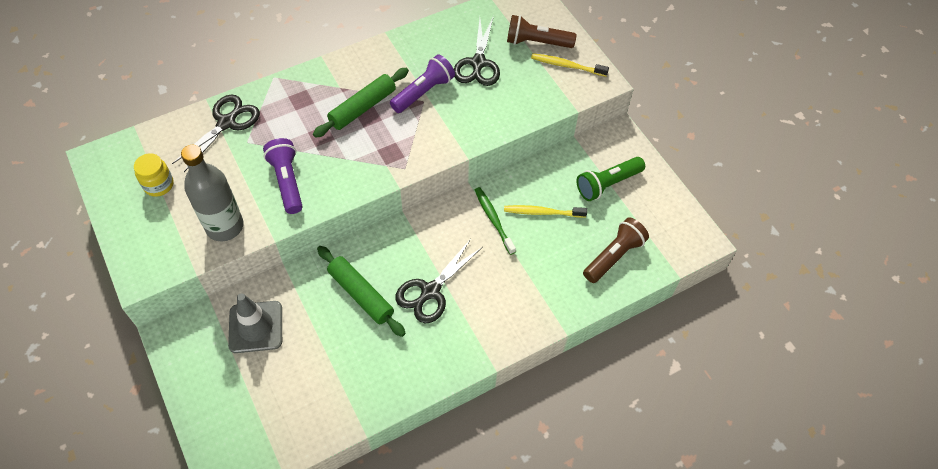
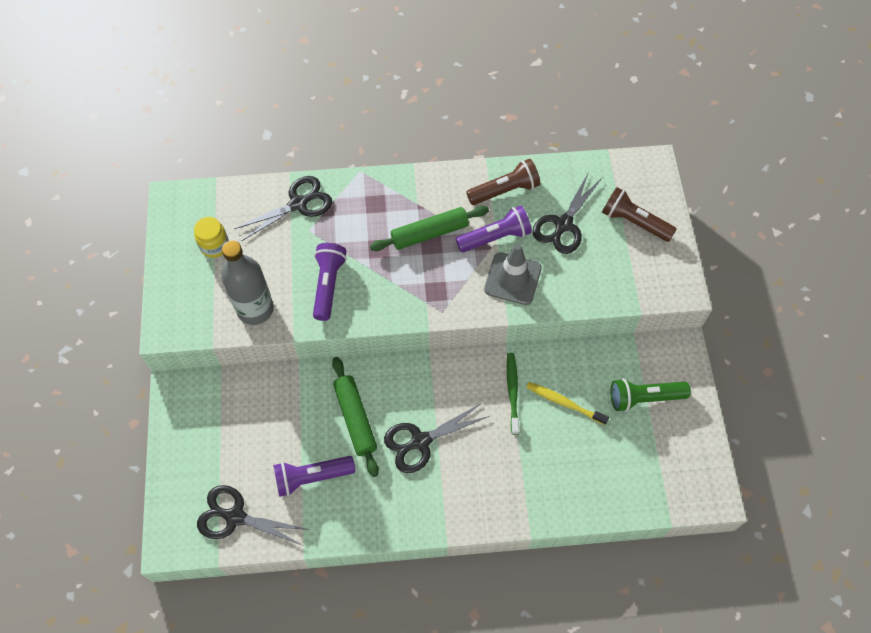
camera: 25 degrees right, 5 degrees up
(256, 327) = (250, 412): grey traffic cone -> grey traffic cone (512, 279)
(282, 426) = (235, 517): none -> black scissors
(342, 361) = (312, 477): none -> purple flashlight
(567, 65) = (653, 259): yellow toothbrush -> none
(614, 256) = (615, 477): brown flashlight -> brown flashlight (505, 190)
* * * * * * *
- [Exercise description]: In your copy, omit the pictures and restate every line of the data word for word.

- [Solution to the exercise]:
camera: 25 degrees right, 5 degrees up
(256, 327) = (250, 412): grey traffic cone -> grey traffic cone (512, 279)
(282, 426) = (235, 517): none -> black scissors
(342, 361) = (312, 477): none -> purple flashlight
(567, 65) = (653, 259): yellow toothbrush -> none
(614, 256) = (615, 477): brown flashlight -> brown flashlight (505, 190)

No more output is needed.